ABOUT THIS EXERCISE:
Exact reproduction of the data is required, with images excluded.

[Object state comparisons]
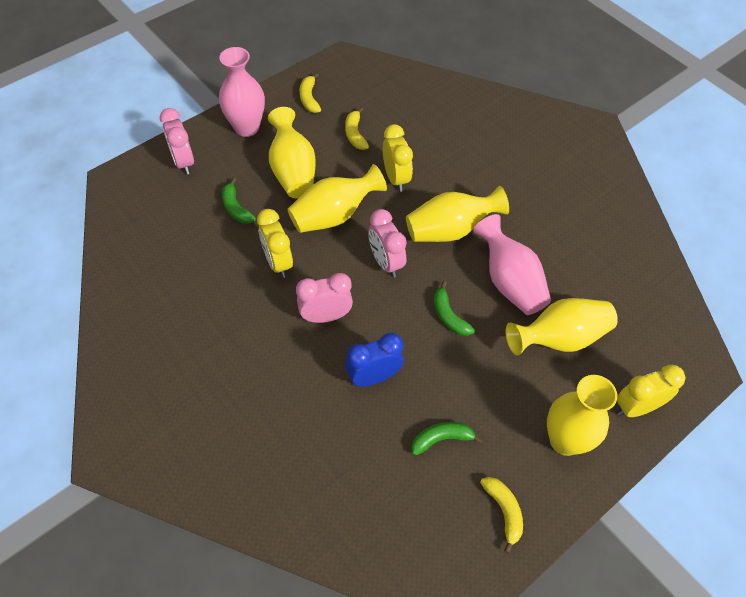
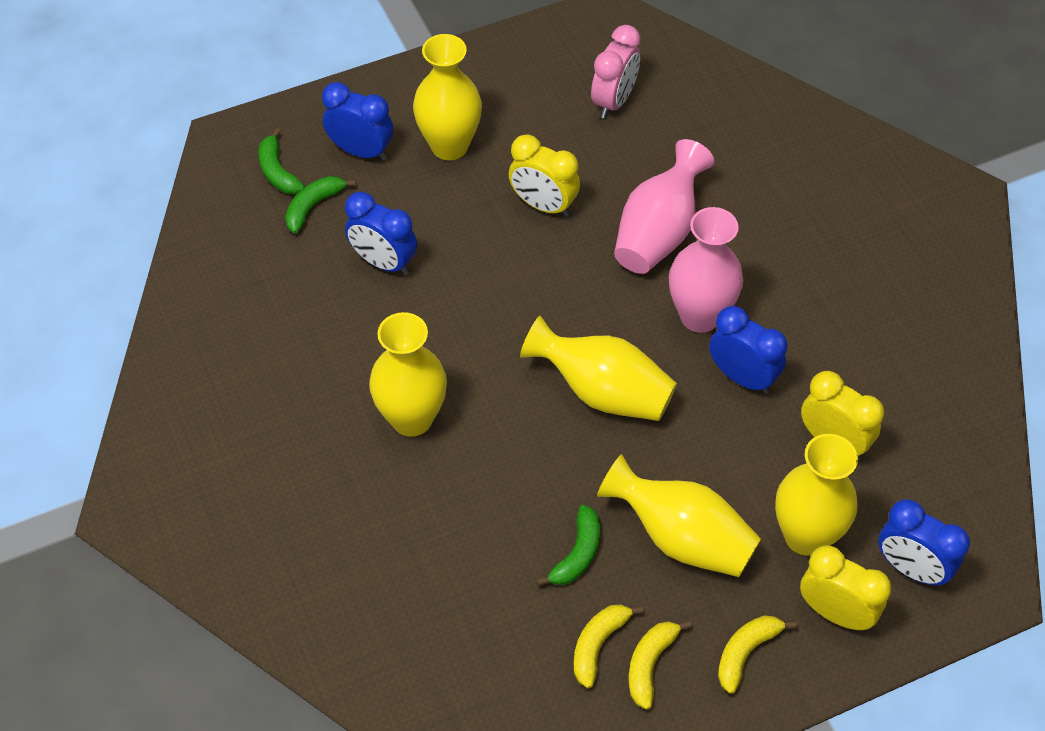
blue clock: 1 -> 4
pink clock: 3 -> 1

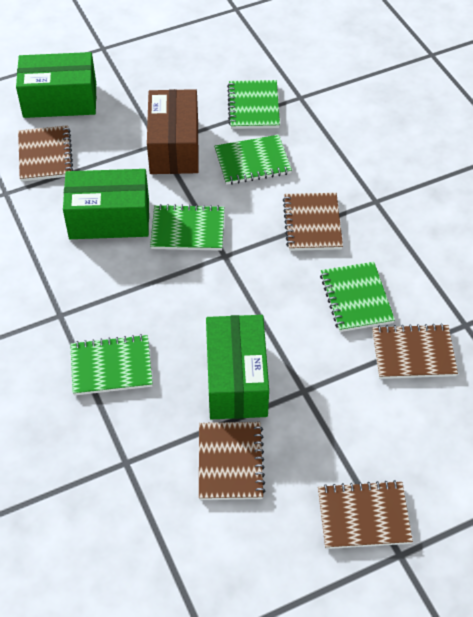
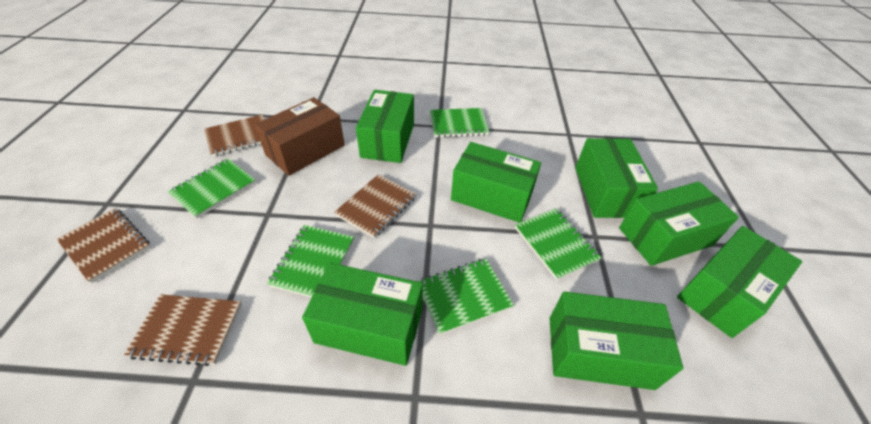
brown notebook: 5 -> 4
green box: 3 -> 7

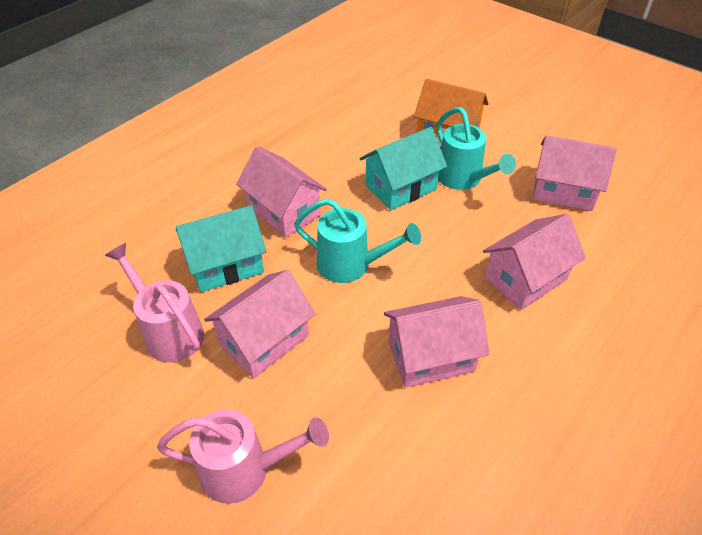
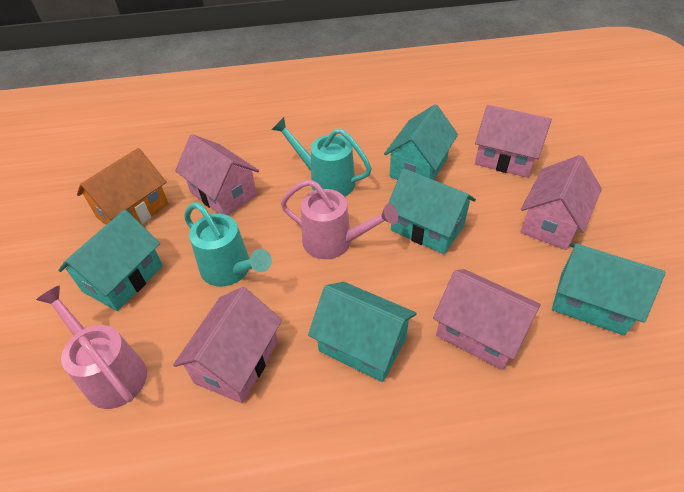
turquoise house: 2 -> 5

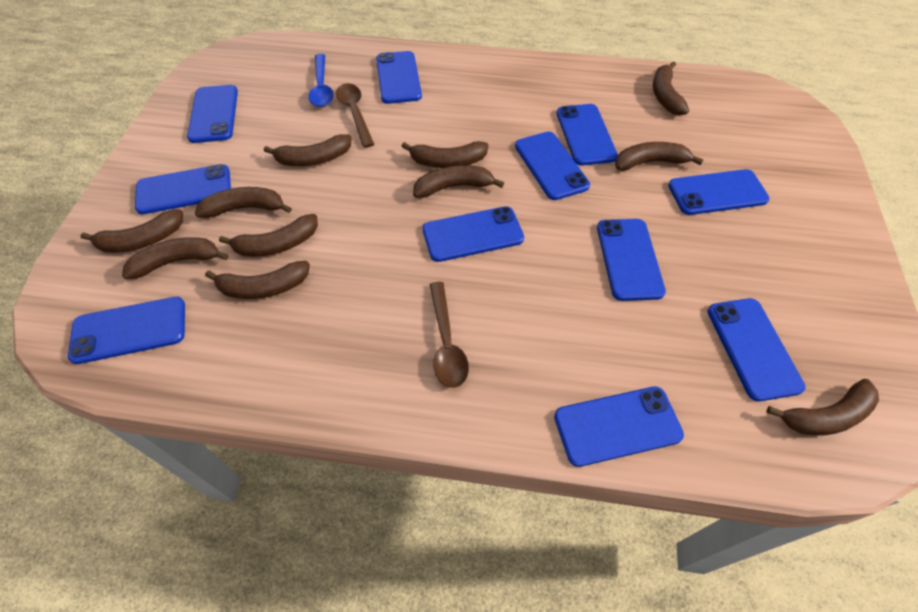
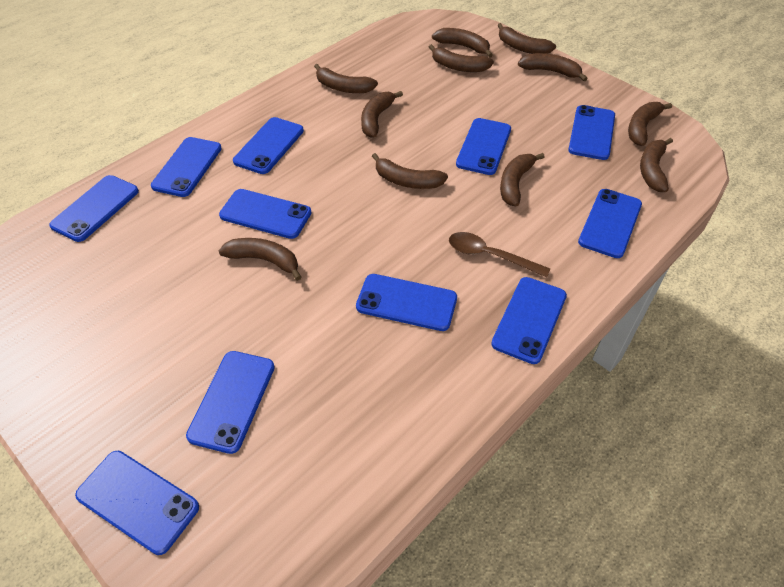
blue spoon: 1 -> 0
brown spoon: 2 -> 1

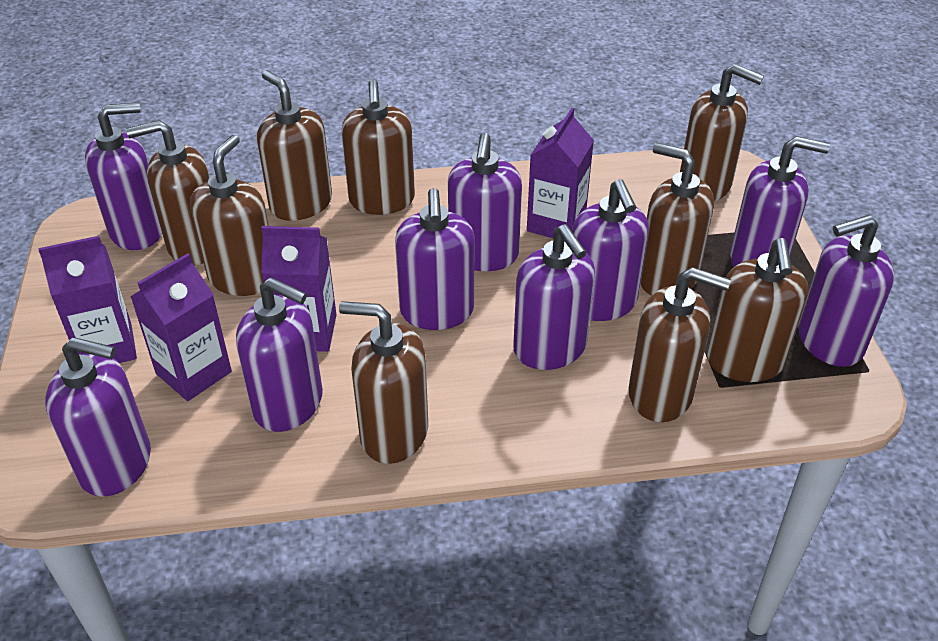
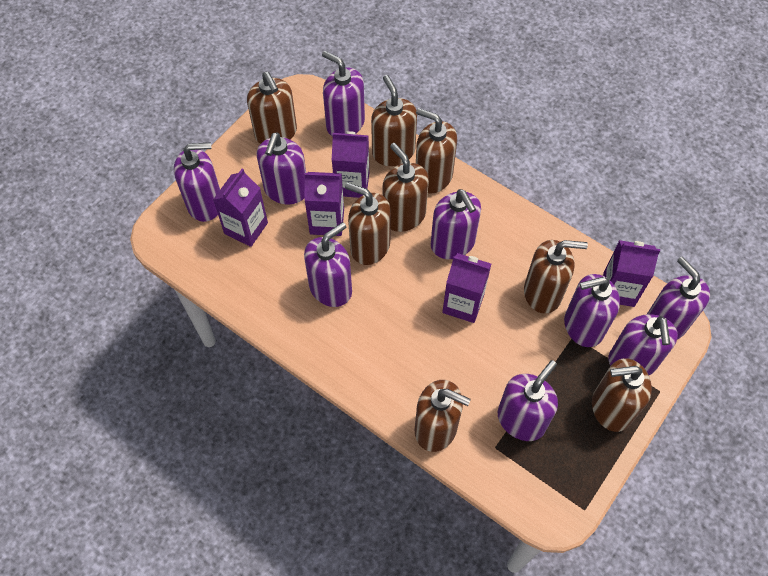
brown soap dispenser: 9 -> 8
purple carton: 4 -> 5

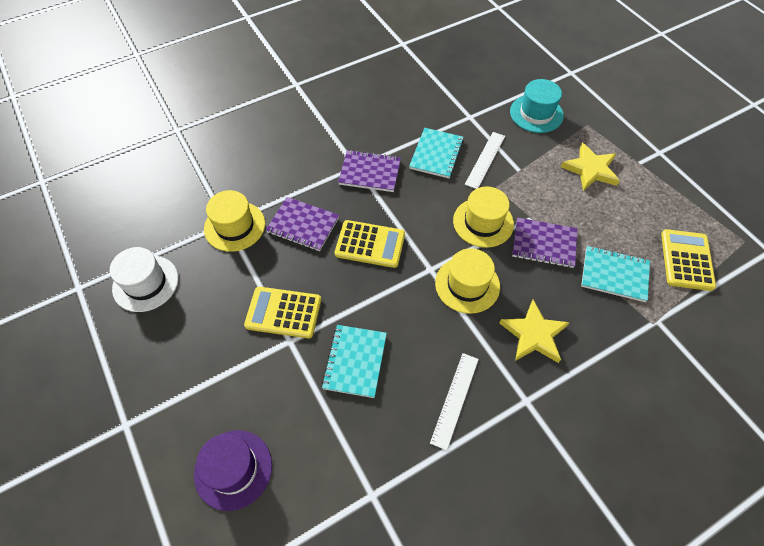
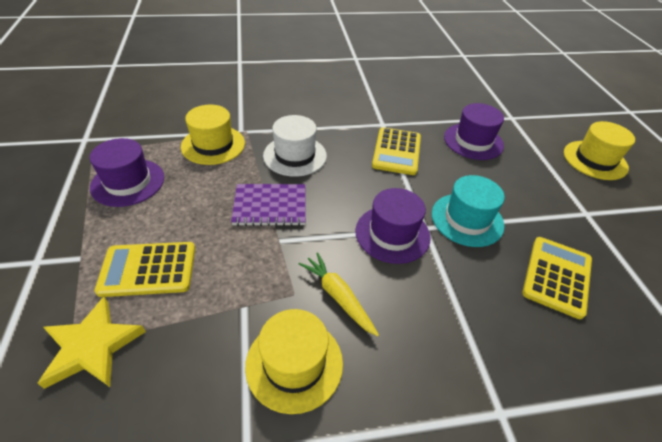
purple hat: 1 -> 3
purple notebook: 3 -> 1
turquoise notebook: 3 -> 0
white ruler: 2 -> 0
yellow carrot: 0 -> 1
yellow star: 2 -> 1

EXERCISE SOLUTION:
blue clock: 1 -> 4
pink clock: 3 -> 1

brown notebook: 5 -> 4
green box: 3 -> 7

turquoise house: 2 -> 5

blue spoon: 1 -> 0
brown spoon: 2 -> 1

brown soap dispenser: 9 -> 8
purple carton: 4 -> 5

purple hat: 1 -> 3
purple notebook: 3 -> 1
turquoise notebook: 3 -> 0
white ruler: 2 -> 0
yellow carrot: 0 -> 1
yellow star: 2 -> 1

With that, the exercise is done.